Exercise goal:
Make an exact copy of the listing underneath, skipping each picture.
Stored data: Begin
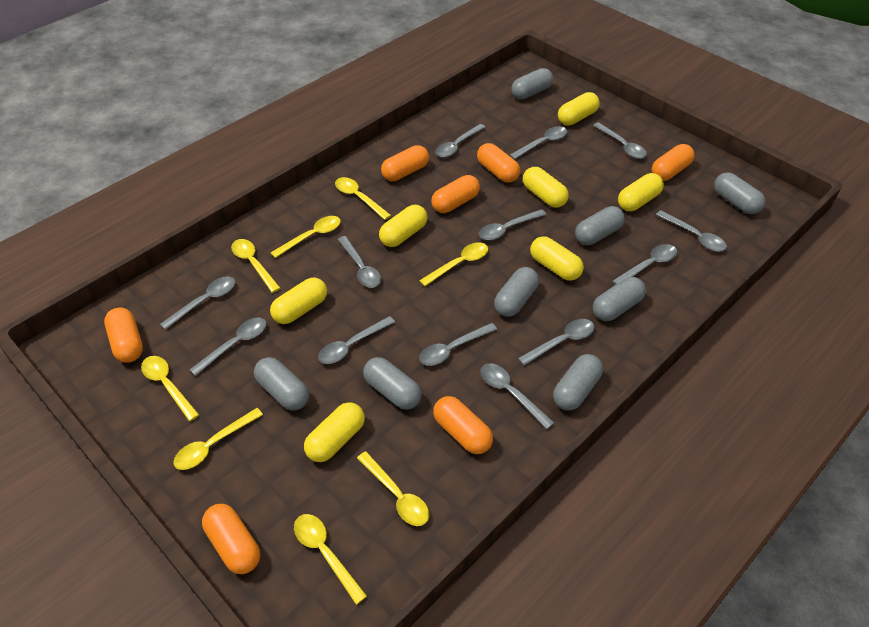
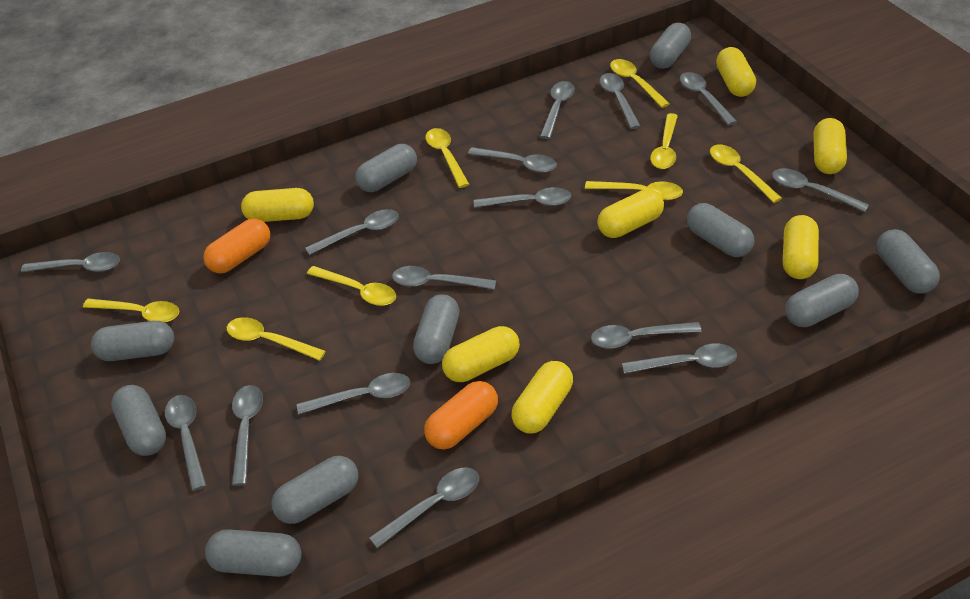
grey capsule: 8 -> 10
grey spoon: 13 -> 15
orange capsule: 7 -> 2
Stored data: End
Response to the task:
grey capsule: 8 -> 10
grey spoon: 13 -> 15
orange capsule: 7 -> 2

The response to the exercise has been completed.